• **Problem description**
For the data below, work out the number of lines containing the string "AGND" and answer with that number only.

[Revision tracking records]
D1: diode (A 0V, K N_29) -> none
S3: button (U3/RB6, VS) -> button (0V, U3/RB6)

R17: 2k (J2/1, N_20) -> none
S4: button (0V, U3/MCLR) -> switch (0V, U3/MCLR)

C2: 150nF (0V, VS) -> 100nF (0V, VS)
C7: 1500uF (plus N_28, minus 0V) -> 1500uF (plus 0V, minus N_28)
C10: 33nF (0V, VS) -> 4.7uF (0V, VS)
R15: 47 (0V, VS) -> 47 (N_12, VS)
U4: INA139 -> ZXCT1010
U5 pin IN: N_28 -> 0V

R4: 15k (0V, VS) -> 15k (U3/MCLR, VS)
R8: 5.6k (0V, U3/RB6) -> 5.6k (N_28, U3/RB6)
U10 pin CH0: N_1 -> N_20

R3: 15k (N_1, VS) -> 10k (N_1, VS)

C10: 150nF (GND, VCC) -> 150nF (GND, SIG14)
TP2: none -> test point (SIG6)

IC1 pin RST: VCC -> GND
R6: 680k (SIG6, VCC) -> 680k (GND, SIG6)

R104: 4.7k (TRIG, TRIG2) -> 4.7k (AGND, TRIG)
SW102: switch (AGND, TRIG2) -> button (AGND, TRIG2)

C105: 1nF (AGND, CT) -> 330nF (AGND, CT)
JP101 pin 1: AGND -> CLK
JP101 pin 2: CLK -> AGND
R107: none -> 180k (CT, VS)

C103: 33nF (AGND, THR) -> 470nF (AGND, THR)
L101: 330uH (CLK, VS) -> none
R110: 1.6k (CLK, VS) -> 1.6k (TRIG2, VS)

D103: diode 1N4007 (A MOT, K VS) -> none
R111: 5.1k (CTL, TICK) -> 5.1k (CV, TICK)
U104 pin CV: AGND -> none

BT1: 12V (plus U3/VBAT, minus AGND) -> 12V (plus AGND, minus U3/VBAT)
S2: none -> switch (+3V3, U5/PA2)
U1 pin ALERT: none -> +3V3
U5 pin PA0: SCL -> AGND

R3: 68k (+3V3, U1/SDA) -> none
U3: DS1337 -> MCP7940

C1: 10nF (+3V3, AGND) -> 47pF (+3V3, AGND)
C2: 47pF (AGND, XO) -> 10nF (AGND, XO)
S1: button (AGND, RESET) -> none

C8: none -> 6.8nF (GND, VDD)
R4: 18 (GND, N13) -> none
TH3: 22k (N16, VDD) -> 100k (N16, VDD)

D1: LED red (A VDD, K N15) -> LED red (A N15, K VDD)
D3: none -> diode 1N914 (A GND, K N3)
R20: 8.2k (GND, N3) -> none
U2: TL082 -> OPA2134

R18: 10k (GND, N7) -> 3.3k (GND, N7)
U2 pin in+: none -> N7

• **Solution to this task**
12